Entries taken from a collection

━━━━━━━━━━━━━━━━━━━━━━━━━━━━━━

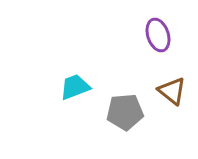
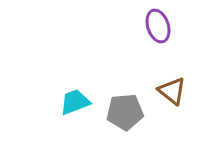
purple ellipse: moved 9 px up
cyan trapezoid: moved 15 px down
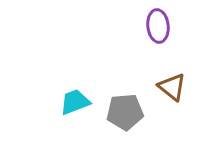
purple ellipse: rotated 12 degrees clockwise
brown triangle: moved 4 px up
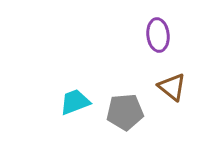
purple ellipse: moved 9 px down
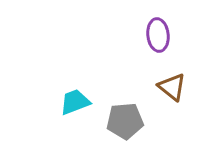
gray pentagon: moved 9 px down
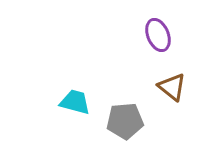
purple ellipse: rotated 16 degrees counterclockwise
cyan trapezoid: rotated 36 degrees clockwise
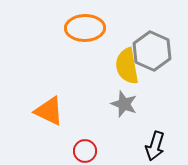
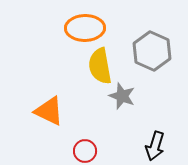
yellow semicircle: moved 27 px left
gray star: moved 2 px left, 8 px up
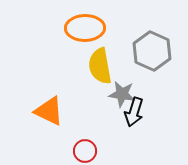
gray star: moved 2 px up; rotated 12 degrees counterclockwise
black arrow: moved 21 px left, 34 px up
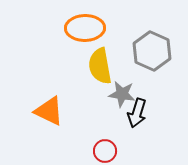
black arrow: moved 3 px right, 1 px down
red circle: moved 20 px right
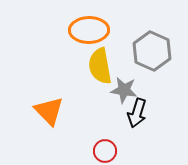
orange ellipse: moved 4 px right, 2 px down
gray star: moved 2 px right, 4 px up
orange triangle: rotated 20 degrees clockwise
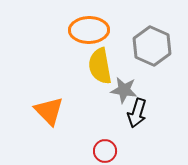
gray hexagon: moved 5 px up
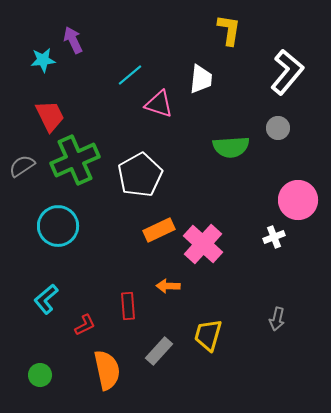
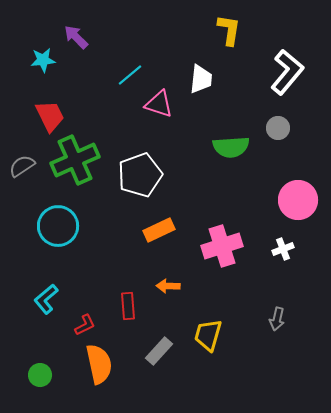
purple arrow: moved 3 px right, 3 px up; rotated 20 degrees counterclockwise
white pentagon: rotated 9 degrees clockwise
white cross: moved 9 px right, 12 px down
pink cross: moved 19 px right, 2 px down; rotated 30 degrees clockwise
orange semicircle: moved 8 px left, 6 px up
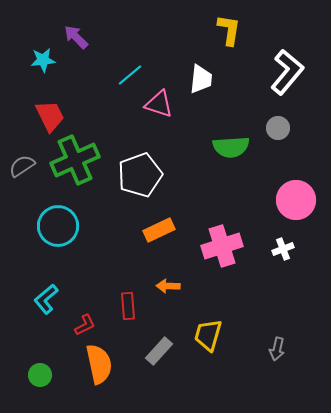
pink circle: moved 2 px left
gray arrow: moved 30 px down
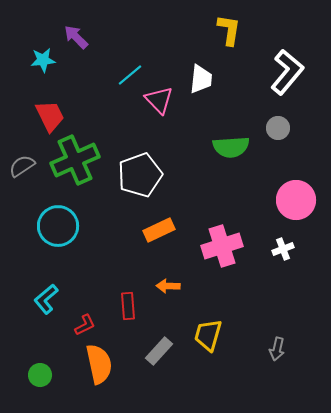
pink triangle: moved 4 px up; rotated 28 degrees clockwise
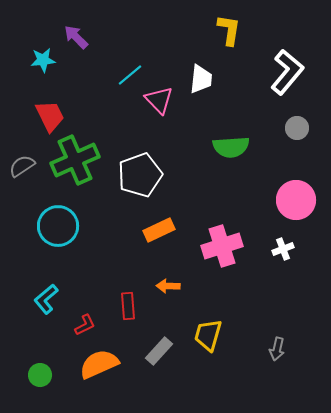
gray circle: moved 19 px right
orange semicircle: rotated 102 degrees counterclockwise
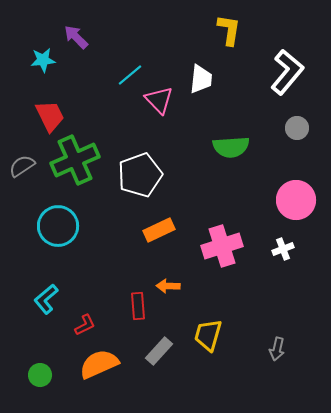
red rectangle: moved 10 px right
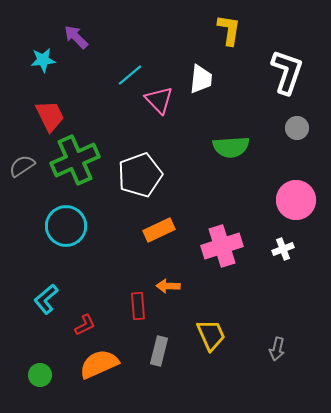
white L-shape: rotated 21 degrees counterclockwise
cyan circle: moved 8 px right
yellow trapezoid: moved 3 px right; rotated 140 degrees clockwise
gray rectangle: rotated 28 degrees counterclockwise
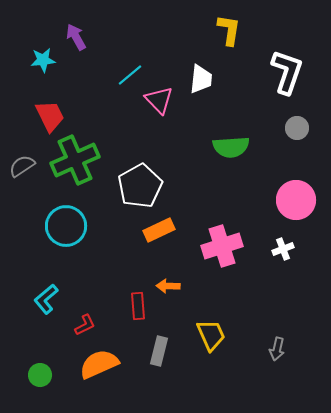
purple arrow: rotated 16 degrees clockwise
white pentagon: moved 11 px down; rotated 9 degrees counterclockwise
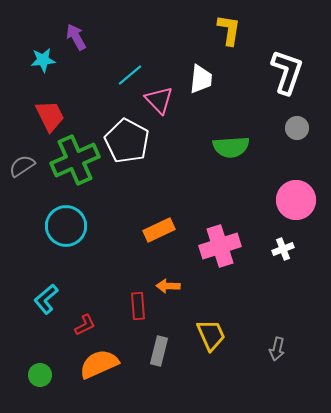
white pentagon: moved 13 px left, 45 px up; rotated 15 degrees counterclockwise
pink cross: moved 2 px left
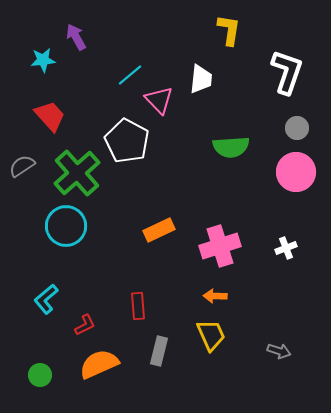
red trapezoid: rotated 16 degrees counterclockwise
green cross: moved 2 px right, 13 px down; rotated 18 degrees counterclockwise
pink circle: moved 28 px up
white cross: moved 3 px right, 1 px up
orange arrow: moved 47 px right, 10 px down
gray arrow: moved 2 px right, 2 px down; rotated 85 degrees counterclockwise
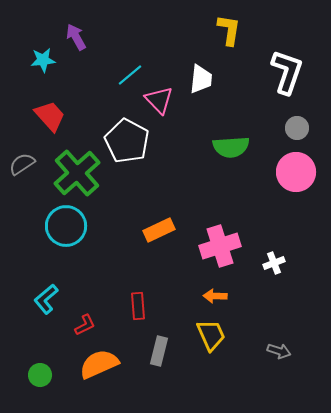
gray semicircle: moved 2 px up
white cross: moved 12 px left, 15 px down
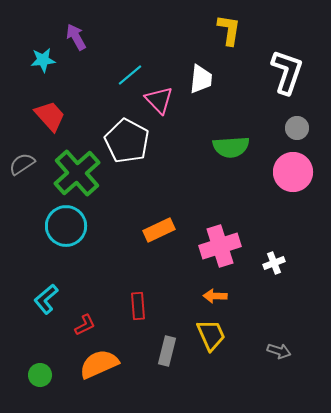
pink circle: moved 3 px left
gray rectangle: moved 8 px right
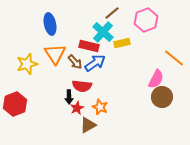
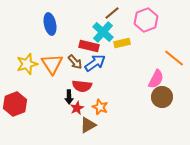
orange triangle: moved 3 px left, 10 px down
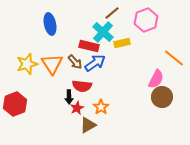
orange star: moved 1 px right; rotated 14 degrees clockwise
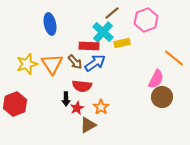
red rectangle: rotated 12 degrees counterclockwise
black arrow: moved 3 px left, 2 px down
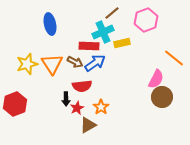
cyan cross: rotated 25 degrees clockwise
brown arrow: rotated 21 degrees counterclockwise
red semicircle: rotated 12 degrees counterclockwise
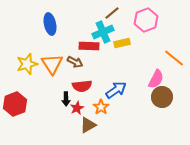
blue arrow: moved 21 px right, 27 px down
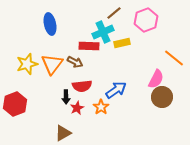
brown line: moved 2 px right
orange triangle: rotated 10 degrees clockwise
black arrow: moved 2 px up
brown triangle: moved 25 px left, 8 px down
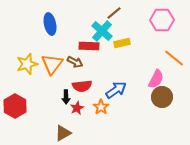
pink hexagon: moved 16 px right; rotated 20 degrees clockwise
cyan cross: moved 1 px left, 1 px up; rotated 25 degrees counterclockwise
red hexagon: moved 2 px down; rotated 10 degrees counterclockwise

━━━━━━━━━━━━━━━━━━━━━━━━━━━━━━

**Exercise brief**
Copy every line of the records above word for word, leaving out the pictures.

**Response for this exercise**
purple ellipse: moved 9 px up
cyan trapezoid: moved 15 px down
purple ellipse: rotated 12 degrees clockwise
brown triangle: moved 4 px up
purple ellipse: moved 9 px down
gray pentagon: moved 9 px down
purple ellipse: rotated 16 degrees counterclockwise
cyan trapezoid: rotated 36 degrees clockwise
yellow semicircle: moved 27 px left
gray star: moved 2 px left, 8 px up
gray star: moved 2 px up; rotated 12 degrees counterclockwise
black arrow: moved 21 px left, 34 px up
black arrow: moved 3 px right, 1 px down
red circle: moved 20 px right
orange ellipse: moved 4 px right, 2 px down
gray star: moved 2 px right, 4 px up
orange triangle: rotated 20 degrees clockwise
gray hexagon: moved 5 px up
purple arrow: moved 3 px right, 3 px up; rotated 20 degrees counterclockwise
white pentagon: rotated 9 degrees clockwise
white cross: moved 9 px right, 12 px down
pink cross: moved 19 px right, 2 px down; rotated 30 degrees clockwise
orange semicircle: moved 8 px left, 6 px up
pink circle: moved 2 px left
gray arrow: moved 30 px down
pink triangle: moved 4 px up; rotated 28 degrees clockwise
gray circle: moved 19 px right
orange semicircle: rotated 102 degrees counterclockwise
red rectangle: moved 10 px right
white L-shape: rotated 21 degrees counterclockwise
cyan circle: moved 8 px right
yellow trapezoid: moved 3 px right; rotated 140 degrees clockwise
gray rectangle: rotated 28 degrees counterclockwise
purple arrow: rotated 16 degrees clockwise
white pentagon: moved 11 px down; rotated 9 degrees counterclockwise
white pentagon: moved 13 px left, 45 px up; rotated 15 degrees counterclockwise
pink cross: moved 2 px left
red trapezoid: rotated 16 degrees counterclockwise
green cross: moved 2 px right, 13 px down; rotated 18 degrees counterclockwise
pink circle: moved 28 px up
white cross: moved 3 px right, 1 px up
orange arrow: moved 47 px right, 10 px down
gray arrow: moved 2 px right, 2 px down; rotated 85 degrees counterclockwise
gray semicircle: moved 2 px up
white cross: moved 12 px left, 15 px down
pink circle: moved 3 px left
gray rectangle: moved 8 px right
orange triangle: moved 3 px left, 10 px down
orange star: moved 1 px right; rotated 14 degrees clockwise
red rectangle: rotated 12 degrees counterclockwise
black arrow: moved 3 px left, 2 px down
cyan cross: rotated 25 degrees clockwise
brown arrow: rotated 21 degrees counterclockwise
red semicircle: rotated 12 degrees counterclockwise
blue arrow: moved 21 px right, 27 px down
brown line: moved 2 px right
orange triangle: rotated 10 degrees clockwise
black arrow: moved 2 px up
brown triangle: moved 25 px left, 8 px down
pink hexagon: moved 16 px right; rotated 20 degrees clockwise
cyan cross: moved 1 px left, 1 px up; rotated 25 degrees counterclockwise
red hexagon: moved 2 px down; rotated 10 degrees counterclockwise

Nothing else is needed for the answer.